"""

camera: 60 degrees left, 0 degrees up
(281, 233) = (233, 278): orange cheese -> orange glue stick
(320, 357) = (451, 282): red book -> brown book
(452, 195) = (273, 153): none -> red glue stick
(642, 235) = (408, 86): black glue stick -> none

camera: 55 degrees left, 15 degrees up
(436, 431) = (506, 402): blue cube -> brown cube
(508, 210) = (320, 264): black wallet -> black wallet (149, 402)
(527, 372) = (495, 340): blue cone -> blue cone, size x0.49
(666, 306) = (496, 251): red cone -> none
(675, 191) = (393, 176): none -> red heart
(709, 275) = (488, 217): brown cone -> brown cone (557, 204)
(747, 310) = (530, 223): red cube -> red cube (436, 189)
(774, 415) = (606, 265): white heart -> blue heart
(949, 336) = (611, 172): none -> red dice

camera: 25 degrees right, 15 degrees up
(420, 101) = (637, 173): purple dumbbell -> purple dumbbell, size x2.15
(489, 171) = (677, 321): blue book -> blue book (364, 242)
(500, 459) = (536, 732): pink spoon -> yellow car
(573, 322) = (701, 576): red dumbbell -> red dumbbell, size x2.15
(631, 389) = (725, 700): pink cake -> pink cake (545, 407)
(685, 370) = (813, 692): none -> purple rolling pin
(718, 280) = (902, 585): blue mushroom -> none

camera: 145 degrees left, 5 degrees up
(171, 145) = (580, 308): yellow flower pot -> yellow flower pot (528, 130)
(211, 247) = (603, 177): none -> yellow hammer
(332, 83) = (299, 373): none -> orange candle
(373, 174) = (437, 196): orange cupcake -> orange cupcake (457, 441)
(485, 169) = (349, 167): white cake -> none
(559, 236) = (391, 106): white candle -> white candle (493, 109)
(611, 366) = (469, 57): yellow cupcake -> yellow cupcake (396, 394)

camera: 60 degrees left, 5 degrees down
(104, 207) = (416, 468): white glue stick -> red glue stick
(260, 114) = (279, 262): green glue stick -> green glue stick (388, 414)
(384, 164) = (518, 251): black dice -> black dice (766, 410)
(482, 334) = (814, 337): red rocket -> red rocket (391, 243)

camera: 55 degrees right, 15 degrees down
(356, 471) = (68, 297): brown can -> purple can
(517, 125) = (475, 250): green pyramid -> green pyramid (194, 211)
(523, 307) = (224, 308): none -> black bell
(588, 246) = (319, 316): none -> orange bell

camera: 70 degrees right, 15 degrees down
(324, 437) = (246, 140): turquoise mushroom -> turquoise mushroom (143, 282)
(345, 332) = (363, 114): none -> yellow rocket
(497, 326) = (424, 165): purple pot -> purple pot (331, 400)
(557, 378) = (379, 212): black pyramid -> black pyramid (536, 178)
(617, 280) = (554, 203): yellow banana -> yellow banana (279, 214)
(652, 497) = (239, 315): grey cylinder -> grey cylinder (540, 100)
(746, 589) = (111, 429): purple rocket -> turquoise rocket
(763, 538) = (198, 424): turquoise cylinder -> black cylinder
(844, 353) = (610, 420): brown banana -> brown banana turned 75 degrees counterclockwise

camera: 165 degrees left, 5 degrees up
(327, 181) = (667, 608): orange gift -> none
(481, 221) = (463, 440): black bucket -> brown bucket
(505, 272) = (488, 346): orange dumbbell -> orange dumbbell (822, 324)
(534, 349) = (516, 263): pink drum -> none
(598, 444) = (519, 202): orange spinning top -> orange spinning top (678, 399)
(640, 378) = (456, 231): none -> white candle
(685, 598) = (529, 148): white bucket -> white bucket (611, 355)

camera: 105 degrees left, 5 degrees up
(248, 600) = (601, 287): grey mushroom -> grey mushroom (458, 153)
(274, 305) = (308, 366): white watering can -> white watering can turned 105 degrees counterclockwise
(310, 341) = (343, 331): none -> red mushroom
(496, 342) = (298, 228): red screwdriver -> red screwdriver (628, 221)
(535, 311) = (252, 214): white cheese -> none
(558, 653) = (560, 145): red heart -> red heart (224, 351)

"""

Would you copy out exactly the lines above that start at the one containing "(420, 101) = (637, 173): purple" and end at the one containing "(345, 332) = (363, 114): none", inclusive?

(420, 101) = (637, 173): purple dumbbell -> purple dumbbell, size x2.15
(489, 171) = (677, 321): blue book -> blue book (364, 242)
(500, 459) = (536, 732): pink spoon -> yellow car
(573, 322) = (701, 576): red dumbbell -> red dumbbell, size x2.15
(631, 389) = (725, 700): pink cake -> pink cake (545, 407)
(685, 370) = (813, 692): none -> purple rolling pin
(718, 280) = (902, 585): blue mushroom -> none

camera: 145 degrees left, 5 degrees up
(171, 145) = (580, 308): yellow flower pot -> yellow flower pot (528, 130)
(211, 247) = (603, 177): none -> yellow hammer
(332, 83) = (299, 373): none -> orange candle
(373, 174) = (437, 196): orange cupcake -> orange cupcake (457, 441)
(485, 169) = (349, 167): white cake -> none
(559, 236) = (391, 106): white candle -> white candle (493, 109)
(611, 366) = (469, 57): yellow cupcake -> yellow cupcake (396, 394)

camera: 60 degrees left, 5 degrees down
(104, 207) = (416, 468): white glue stick -> red glue stick
(260, 114) = (279, 262): green glue stick -> green glue stick (388, 414)
(384, 164) = (518, 251): black dice -> black dice (766, 410)
(482, 334) = (814, 337): red rocket -> red rocket (391, 243)

camera: 55 degrees right, 15 degrees down
(356, 471) = (68, 297): brown can -> purple can
(517, 125) = (475, 250): green pyramid -> green pyramid (194, 211)
(523, 307) = (224, 308): none -> black bell
(588, 246) = (319, 316): none -> orange bell

camera: 70 degrees right, 15 degrees down
(324, 437) = (246, 140): turquoise mushroom -> turquoise mushroom (143, 282)
(345, 332) = (363, 114): none -> yellow rocket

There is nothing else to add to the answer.